Your instructions:
Reproduce, exactly, the lines of the material below from the line containing "blue_datugimo [294 187]" through the line containing "yellow_seladomox [601 408]", with both end lines included and nothing else.

Records for this exercise:
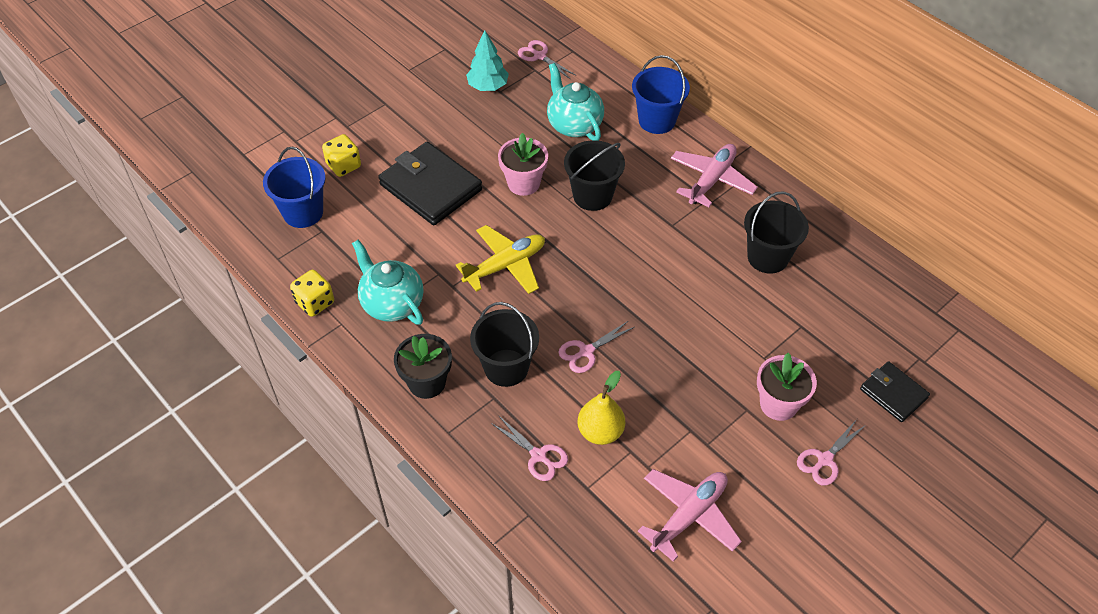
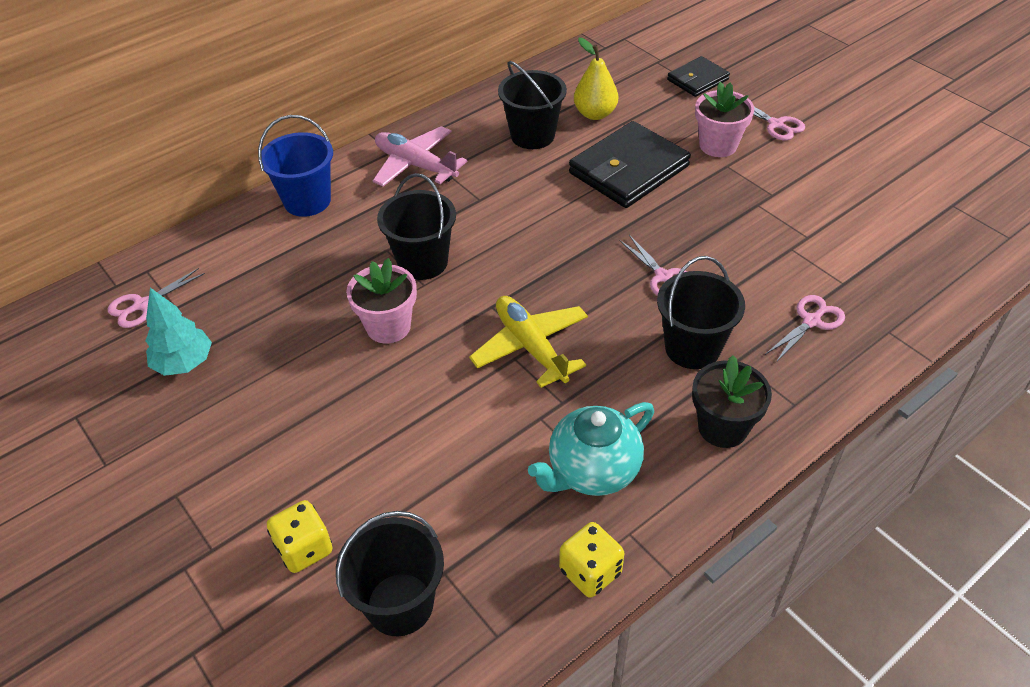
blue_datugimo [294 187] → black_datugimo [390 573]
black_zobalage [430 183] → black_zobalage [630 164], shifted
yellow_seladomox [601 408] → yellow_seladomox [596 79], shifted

...

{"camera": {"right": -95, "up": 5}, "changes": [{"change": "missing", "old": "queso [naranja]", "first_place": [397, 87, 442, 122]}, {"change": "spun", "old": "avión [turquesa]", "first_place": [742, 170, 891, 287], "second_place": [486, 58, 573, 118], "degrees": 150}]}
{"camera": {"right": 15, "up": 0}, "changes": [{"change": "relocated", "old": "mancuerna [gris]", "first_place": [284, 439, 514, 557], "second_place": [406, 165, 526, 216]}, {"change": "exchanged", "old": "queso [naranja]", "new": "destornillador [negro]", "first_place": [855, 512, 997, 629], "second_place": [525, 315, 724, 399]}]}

--

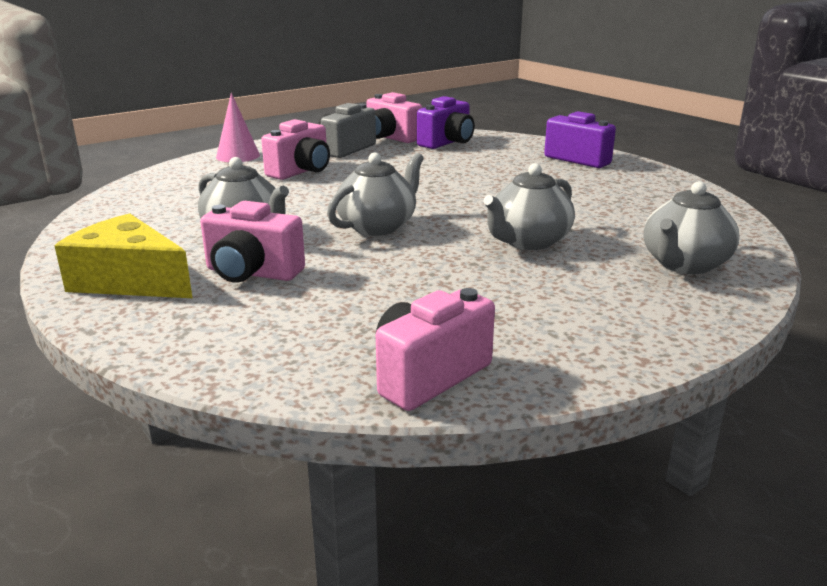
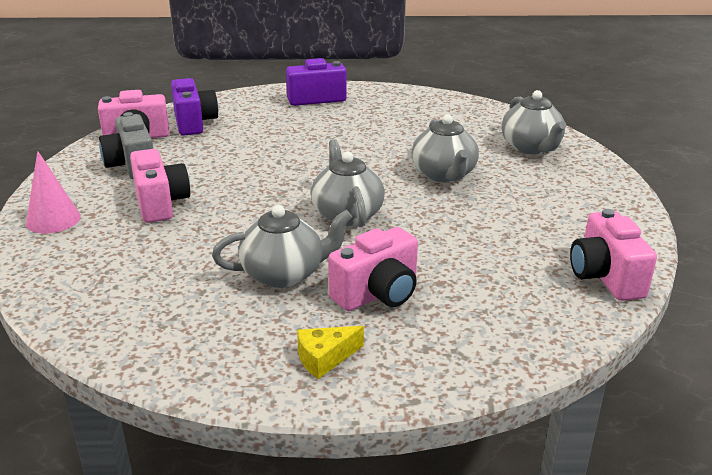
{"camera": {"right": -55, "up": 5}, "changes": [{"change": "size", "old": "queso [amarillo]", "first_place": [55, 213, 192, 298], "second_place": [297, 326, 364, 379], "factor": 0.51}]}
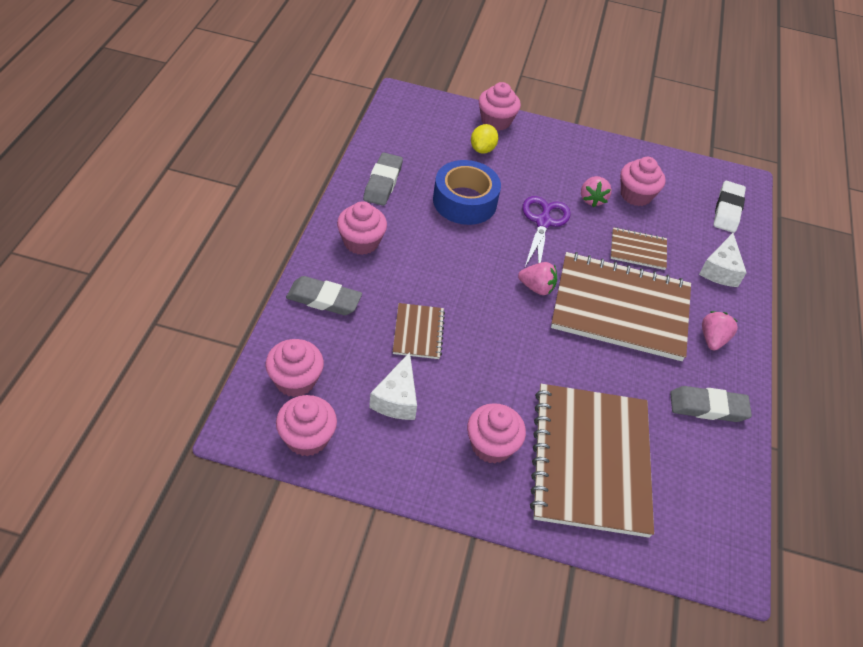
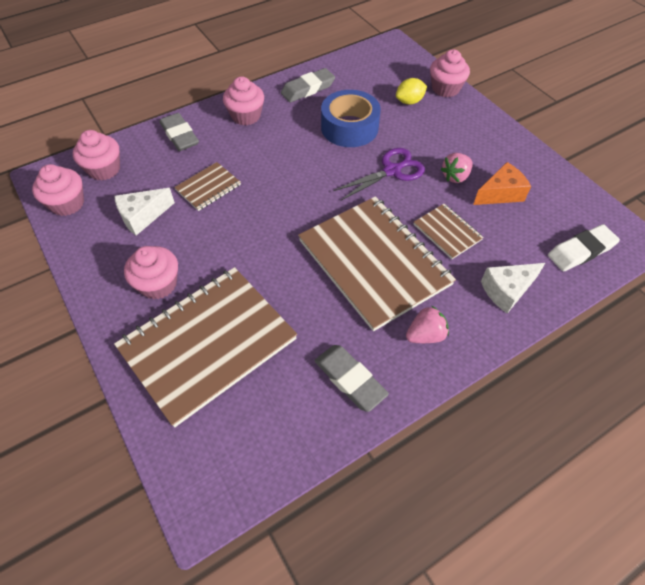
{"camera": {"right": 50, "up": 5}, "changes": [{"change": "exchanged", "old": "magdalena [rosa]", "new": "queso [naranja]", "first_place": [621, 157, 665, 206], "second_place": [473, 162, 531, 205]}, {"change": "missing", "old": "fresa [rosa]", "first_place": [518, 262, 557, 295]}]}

Answer area:
blue_datugimo [294 187] → black_datugimo [390 573]
black_zobalage [430 183] → black_zobalage [630 164], shifted
yellow_seladomox [601 408] → yellow_seladomox [596 79], shifted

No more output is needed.